* Records provided *
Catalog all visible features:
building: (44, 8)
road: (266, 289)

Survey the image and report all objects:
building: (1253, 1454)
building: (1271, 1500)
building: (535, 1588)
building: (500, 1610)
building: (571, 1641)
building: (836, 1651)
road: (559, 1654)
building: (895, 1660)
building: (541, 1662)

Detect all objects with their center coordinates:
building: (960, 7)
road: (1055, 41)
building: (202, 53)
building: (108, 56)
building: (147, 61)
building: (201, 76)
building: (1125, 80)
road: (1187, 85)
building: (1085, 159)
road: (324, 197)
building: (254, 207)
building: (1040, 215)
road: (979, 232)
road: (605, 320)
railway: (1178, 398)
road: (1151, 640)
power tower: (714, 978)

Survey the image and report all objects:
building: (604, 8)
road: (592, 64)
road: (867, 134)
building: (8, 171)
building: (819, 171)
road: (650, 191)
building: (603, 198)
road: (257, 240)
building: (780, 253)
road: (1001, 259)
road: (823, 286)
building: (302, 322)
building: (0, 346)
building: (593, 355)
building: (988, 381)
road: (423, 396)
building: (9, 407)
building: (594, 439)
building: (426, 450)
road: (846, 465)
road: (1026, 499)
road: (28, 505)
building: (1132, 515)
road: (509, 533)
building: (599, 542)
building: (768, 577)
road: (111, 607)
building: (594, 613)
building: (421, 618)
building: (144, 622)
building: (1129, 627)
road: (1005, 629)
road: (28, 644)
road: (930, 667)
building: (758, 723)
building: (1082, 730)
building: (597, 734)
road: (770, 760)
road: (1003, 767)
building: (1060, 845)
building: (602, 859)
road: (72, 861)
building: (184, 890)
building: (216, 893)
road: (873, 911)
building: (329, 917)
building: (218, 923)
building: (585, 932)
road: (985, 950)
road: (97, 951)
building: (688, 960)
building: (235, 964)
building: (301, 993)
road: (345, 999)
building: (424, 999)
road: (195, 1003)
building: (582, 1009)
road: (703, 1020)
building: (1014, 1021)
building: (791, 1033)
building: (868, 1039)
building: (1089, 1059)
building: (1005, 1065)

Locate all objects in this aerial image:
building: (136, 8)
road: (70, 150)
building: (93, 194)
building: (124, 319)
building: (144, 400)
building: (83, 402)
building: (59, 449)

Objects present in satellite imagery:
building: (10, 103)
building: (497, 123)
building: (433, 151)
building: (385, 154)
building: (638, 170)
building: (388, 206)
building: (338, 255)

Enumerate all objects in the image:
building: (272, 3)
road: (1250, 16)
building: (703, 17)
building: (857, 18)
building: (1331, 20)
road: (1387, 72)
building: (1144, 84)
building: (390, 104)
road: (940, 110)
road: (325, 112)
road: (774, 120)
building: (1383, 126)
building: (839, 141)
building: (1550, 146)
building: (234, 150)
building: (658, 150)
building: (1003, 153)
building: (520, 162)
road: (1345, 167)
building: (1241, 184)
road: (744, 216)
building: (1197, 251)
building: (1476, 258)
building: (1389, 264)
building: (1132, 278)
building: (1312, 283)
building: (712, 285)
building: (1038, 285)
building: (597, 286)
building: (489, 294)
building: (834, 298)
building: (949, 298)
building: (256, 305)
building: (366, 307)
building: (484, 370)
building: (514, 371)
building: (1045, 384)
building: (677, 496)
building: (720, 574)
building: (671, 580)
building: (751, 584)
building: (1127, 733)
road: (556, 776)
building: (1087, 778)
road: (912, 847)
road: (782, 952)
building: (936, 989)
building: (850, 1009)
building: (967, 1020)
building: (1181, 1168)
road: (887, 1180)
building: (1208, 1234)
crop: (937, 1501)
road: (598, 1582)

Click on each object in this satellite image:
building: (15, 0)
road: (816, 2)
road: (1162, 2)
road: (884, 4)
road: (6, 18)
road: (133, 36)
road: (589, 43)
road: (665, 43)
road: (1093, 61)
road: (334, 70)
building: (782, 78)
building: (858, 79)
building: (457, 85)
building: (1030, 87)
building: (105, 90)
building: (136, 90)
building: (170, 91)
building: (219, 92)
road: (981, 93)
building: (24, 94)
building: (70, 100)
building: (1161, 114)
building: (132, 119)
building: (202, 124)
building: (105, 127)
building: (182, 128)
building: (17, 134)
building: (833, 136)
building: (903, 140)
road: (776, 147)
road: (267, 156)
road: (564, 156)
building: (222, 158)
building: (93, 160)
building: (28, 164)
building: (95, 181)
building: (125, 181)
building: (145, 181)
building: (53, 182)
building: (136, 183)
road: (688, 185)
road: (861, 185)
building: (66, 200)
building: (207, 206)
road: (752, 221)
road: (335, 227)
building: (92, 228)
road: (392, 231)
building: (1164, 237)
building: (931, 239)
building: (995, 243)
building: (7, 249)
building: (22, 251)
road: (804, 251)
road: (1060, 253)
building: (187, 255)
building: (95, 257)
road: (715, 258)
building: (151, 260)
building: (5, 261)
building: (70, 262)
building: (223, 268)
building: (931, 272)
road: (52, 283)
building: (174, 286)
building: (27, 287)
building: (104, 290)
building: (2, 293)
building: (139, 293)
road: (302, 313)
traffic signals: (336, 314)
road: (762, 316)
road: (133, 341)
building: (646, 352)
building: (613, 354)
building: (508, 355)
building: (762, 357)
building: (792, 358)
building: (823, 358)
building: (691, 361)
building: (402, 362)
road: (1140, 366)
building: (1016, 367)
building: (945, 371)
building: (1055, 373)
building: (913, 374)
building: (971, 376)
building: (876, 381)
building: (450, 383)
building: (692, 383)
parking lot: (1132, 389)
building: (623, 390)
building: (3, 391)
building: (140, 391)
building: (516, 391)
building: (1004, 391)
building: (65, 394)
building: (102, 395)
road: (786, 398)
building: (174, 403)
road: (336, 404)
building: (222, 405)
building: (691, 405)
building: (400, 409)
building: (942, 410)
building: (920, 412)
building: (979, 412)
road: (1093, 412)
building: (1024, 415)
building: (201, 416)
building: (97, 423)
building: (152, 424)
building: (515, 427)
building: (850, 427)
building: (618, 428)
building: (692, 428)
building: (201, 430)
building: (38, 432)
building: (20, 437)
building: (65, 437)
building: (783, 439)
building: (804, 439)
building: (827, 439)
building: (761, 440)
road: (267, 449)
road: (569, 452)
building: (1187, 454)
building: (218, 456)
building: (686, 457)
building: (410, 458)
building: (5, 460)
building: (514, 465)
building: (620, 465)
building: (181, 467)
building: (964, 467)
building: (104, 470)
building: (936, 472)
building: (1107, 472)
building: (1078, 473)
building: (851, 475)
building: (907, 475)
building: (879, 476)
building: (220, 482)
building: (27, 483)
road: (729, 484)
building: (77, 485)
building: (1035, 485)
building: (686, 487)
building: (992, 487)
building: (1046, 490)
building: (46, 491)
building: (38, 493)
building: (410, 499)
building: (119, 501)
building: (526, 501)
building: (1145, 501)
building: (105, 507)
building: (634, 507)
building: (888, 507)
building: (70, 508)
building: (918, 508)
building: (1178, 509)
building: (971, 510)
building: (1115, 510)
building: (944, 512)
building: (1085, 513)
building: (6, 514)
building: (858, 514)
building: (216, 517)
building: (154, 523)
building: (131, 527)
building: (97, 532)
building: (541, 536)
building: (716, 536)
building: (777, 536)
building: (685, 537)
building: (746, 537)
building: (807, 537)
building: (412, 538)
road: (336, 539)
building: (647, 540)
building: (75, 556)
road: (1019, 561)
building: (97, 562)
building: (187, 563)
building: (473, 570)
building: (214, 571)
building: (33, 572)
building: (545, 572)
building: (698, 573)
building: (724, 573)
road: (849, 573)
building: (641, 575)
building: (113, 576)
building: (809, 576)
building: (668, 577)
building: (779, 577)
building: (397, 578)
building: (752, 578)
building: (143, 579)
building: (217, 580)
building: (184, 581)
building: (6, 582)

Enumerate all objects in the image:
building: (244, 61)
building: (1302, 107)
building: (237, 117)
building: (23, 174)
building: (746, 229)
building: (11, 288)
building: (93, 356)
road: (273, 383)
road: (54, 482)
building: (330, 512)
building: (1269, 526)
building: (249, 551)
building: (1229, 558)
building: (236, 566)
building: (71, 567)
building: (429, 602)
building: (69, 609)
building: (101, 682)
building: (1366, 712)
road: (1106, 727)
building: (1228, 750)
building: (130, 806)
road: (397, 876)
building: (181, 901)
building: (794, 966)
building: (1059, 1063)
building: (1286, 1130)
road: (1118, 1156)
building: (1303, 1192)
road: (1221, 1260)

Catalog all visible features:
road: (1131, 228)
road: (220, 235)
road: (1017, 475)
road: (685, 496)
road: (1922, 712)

* Instruction *
Every line of the material above that includes the string "this" is required.

* The answer *
Locate all objects in this aerial image:
Click on each object in this satellite image:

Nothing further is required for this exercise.